- **Your objective**: Within the lines below, find those that hold the string "left" and copy each one.

═════ Data records ═════

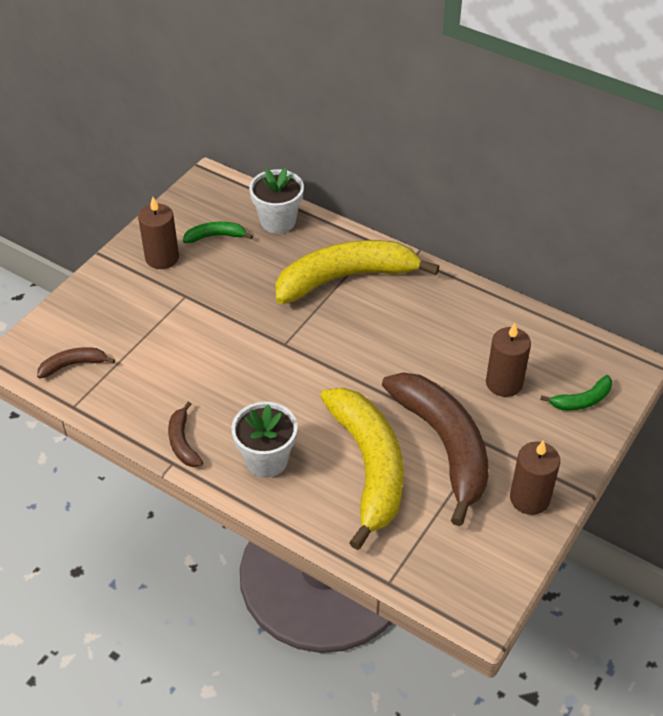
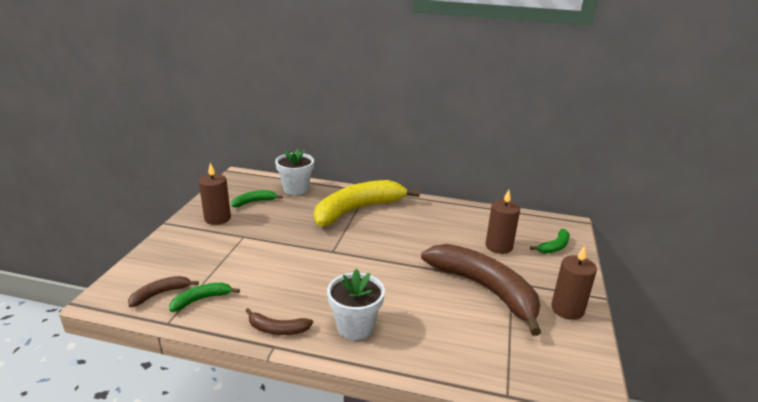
camera: 20 degrees left, 20 degrees down
brown banana [168,402,203,467] -> brown banana turned 45 degrees counterclockwise [245,308,313,335]
yellow banana [320,388,404,550] -> none
none -> green banana [170,283,240,312]

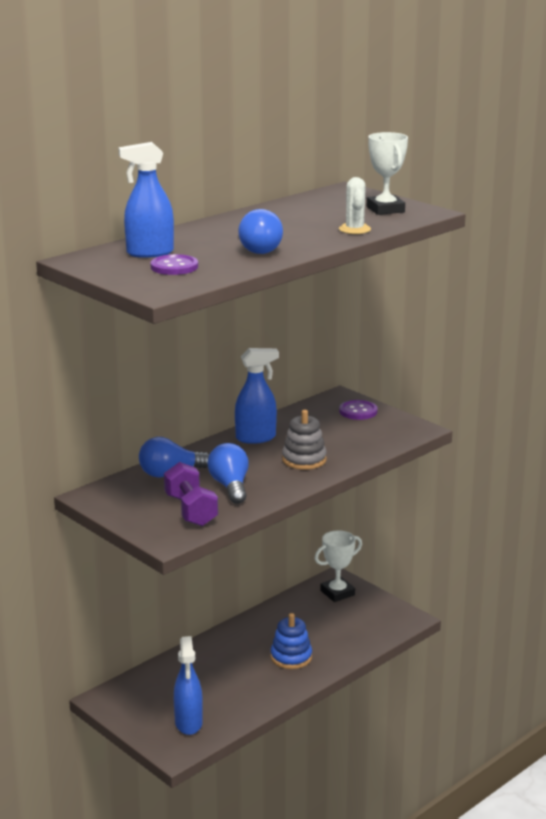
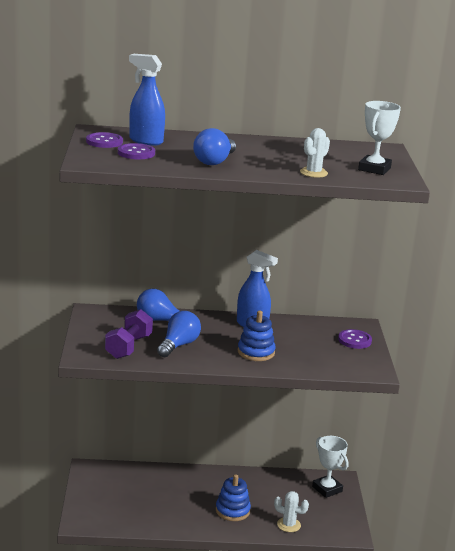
camera: 40 degrees right, 0 degrees up
blue spray bottle [174,636,203,735] -> none
grey stacking toy [282,410,327,470] -> blue stacking toy [238,311,276,361]
white trophy [315,530,362,602] -> white trophy turned 45 degrees clockwise [312,436,348,498]
none -> purple button [86,132,123,148]
none -> white cactus [274,491,309,532]

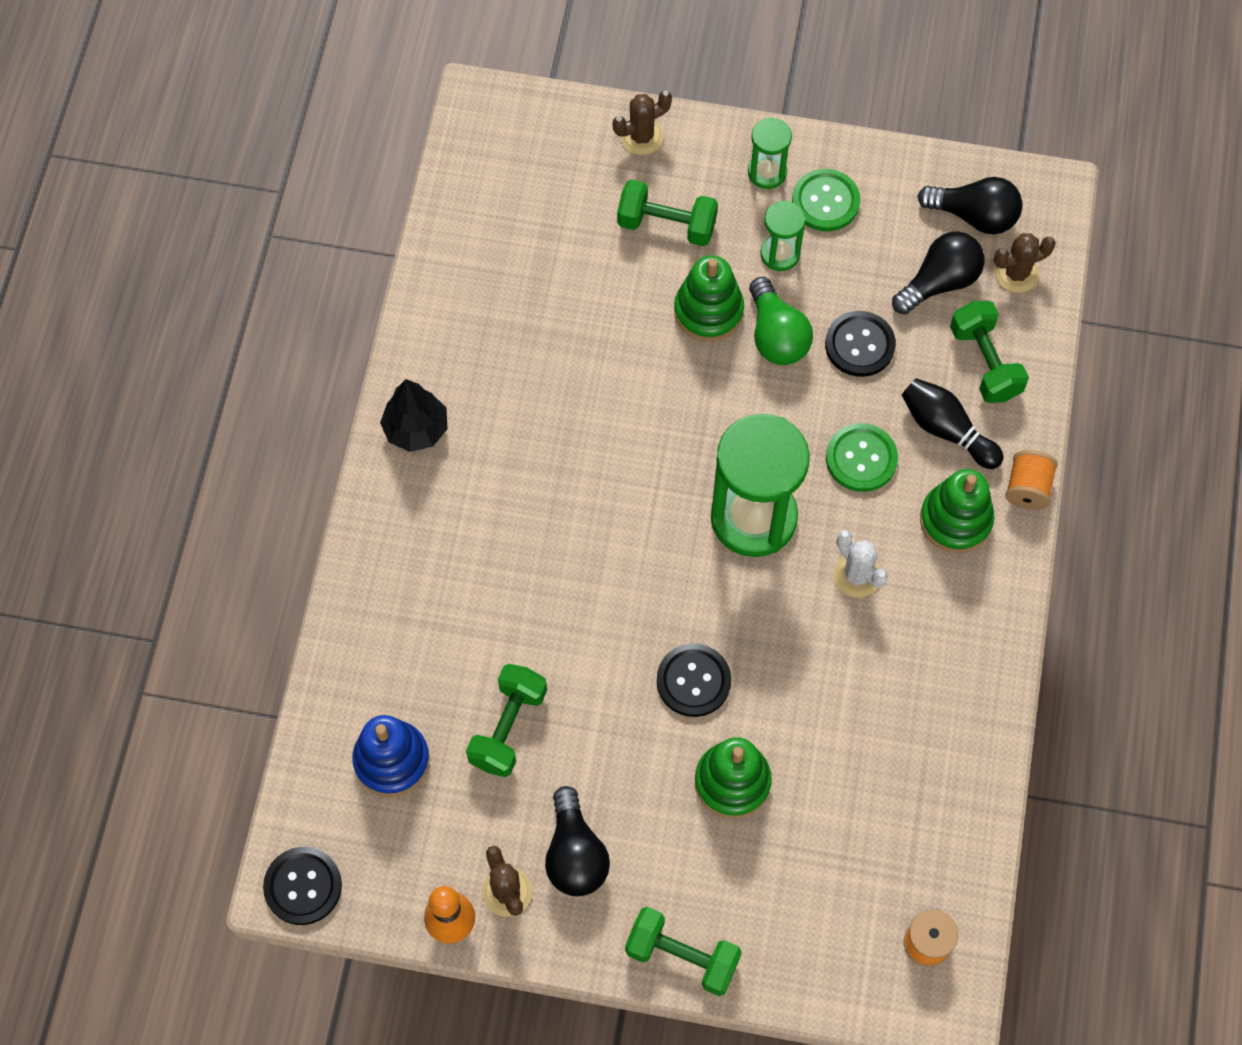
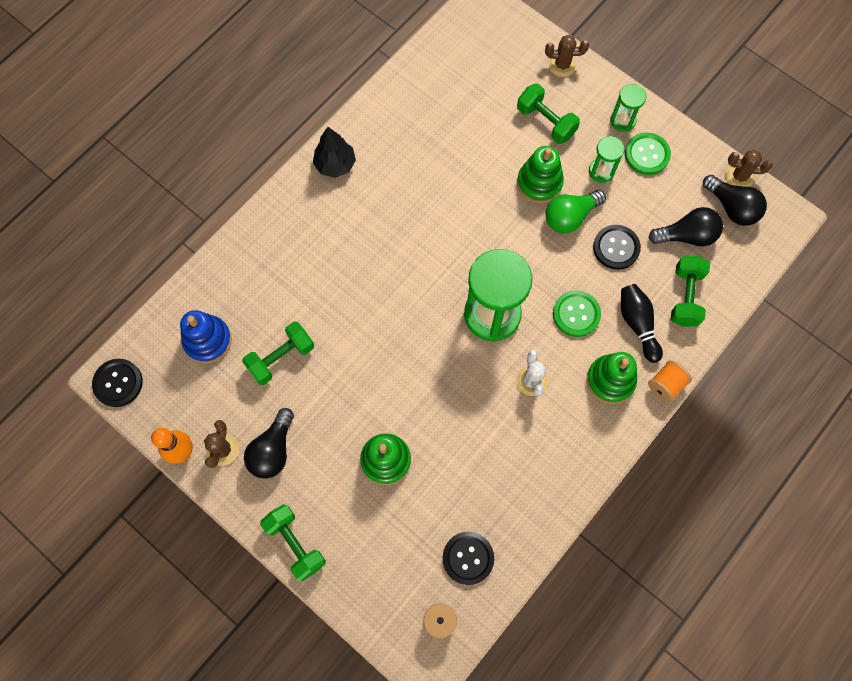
camera: 30 degrees right, 5 degrees up
black button [657,643,731,717] -> black button moved to [442,532,494,585]
green light bulb [749,277,813,365] -> green light bulb turned 45 degrees clockwise [546,190,606,234]
brown cactus [994,233,1056,293] -> brown cactus moved to [725,150,773,187]

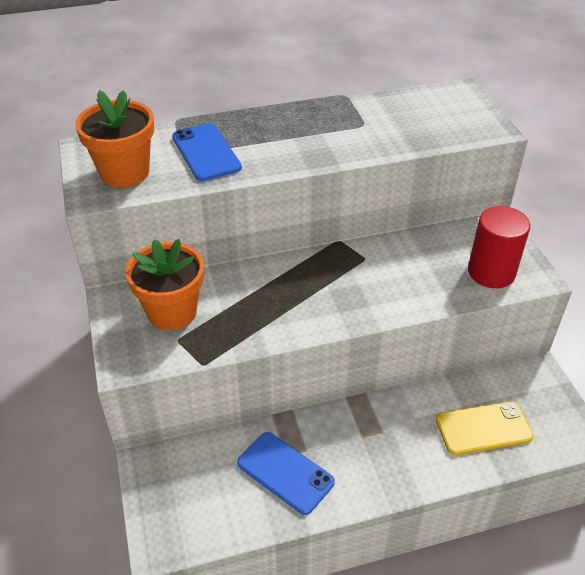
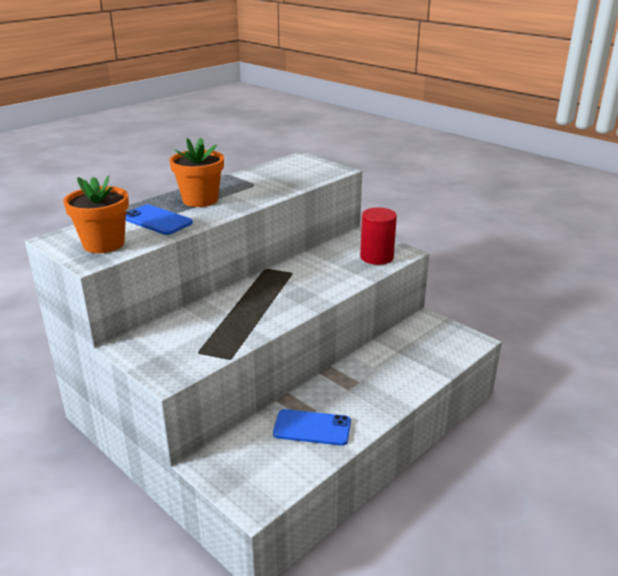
camera: 30 degrees left, 15 degrees down
orange flower pot [125,239,204,330] -> orange flower pot moved to [169,138,224,207]
yellow phone [436,402,534,455] -> none

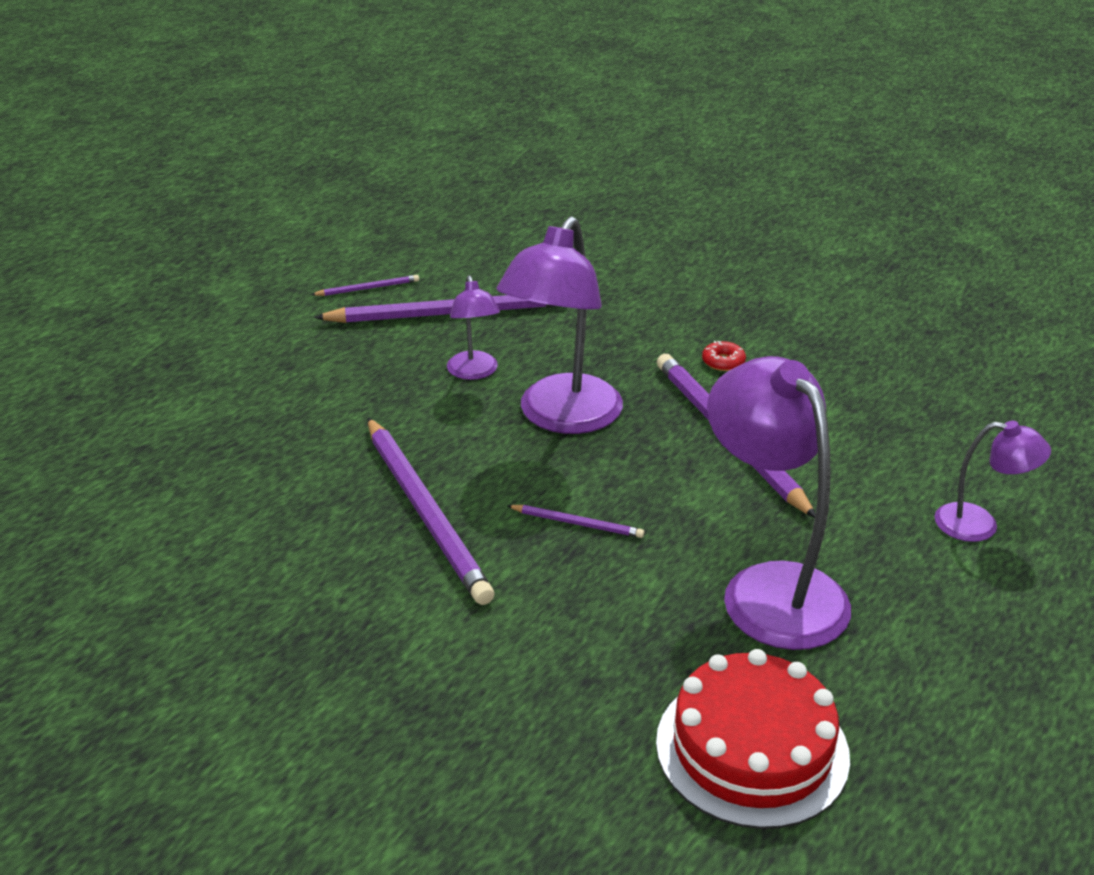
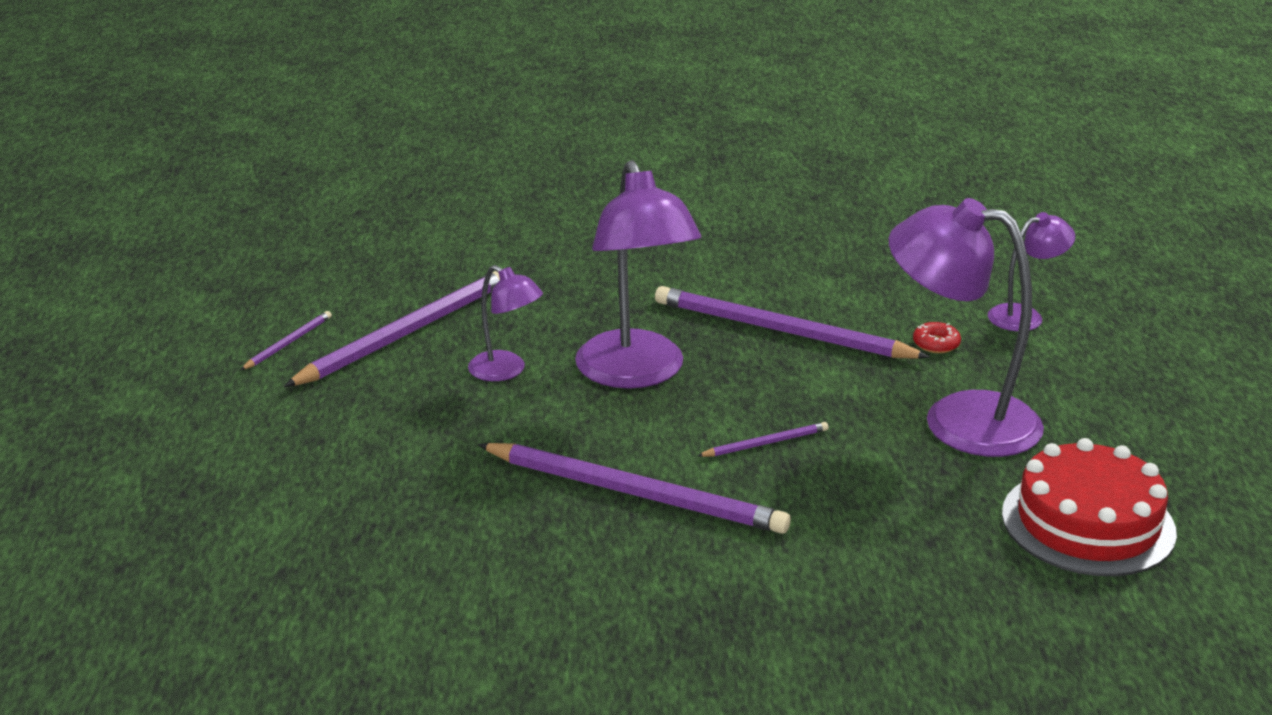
camera: 40 degrees left, 5 degrees down
red donut [702,341,746,371] -> red donut moved to [913,322,961,353]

═════

- **Answer**:
camera: 20 degrees left, 20 degrees down
camera: 30 degrees left, 15 degrees down
camera: 40 degrees left, 5 degrees down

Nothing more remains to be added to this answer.